--- EXERCISE DETAILS ---
Go through the entries below and copy each line that holds the word "truck".

(Items from a dataset)
----------

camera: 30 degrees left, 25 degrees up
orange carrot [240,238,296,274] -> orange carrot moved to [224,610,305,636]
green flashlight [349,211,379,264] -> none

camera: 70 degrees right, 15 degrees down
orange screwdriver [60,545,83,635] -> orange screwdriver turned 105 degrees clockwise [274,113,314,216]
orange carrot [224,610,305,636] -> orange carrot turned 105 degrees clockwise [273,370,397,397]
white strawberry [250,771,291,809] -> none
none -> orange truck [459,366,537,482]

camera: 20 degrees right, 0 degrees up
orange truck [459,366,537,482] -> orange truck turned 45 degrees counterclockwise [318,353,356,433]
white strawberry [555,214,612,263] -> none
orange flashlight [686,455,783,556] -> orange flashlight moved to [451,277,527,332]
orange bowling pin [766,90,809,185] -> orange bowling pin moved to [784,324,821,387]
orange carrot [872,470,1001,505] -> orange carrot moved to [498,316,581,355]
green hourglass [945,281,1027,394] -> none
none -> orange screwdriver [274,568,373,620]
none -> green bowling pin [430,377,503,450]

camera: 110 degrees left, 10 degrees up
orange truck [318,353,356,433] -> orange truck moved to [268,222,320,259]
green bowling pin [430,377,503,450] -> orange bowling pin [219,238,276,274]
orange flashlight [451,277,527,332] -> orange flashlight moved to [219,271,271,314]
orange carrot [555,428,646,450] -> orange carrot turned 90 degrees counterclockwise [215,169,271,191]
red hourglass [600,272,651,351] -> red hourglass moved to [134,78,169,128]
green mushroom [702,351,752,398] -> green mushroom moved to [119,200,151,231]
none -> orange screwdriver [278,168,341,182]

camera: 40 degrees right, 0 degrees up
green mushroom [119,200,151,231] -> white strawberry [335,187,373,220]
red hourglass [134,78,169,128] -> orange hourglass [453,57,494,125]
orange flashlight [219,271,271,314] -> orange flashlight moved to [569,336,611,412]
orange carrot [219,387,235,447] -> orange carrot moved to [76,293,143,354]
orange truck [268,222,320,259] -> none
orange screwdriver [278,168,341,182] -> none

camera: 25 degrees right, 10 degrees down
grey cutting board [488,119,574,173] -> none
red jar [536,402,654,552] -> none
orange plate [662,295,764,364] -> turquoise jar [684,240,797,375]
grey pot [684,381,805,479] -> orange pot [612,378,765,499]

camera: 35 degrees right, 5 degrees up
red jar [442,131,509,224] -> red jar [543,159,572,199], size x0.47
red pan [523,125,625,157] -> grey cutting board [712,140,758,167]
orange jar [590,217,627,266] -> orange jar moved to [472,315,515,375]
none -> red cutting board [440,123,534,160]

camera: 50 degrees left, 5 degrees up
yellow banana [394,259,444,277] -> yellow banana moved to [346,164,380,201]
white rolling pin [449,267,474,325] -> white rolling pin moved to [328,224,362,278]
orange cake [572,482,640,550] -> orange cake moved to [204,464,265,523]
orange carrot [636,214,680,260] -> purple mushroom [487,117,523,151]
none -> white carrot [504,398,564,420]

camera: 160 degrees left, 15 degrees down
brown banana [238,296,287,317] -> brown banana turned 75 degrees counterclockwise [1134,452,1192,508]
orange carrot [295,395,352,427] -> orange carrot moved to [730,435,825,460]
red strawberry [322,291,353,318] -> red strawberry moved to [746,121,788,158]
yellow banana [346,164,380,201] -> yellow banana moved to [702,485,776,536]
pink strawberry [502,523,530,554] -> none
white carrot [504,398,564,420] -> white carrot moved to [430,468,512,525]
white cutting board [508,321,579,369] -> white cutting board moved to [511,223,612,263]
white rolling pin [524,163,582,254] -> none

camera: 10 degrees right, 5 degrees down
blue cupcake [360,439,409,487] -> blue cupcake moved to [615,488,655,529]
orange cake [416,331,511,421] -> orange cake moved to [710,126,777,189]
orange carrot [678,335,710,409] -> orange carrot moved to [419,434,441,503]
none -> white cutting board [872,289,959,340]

----------

--- RESULT ---
none -> orange truck [459,366,537,482]
orange truck [459,366,537,482] -> orange truck turned 45 degrees counterclockwise [318,353,356,433]
orange truck [318,353,356,433] -> orange truck moved to [268,222,320,259]
orange truck [268,222,320,259] -> none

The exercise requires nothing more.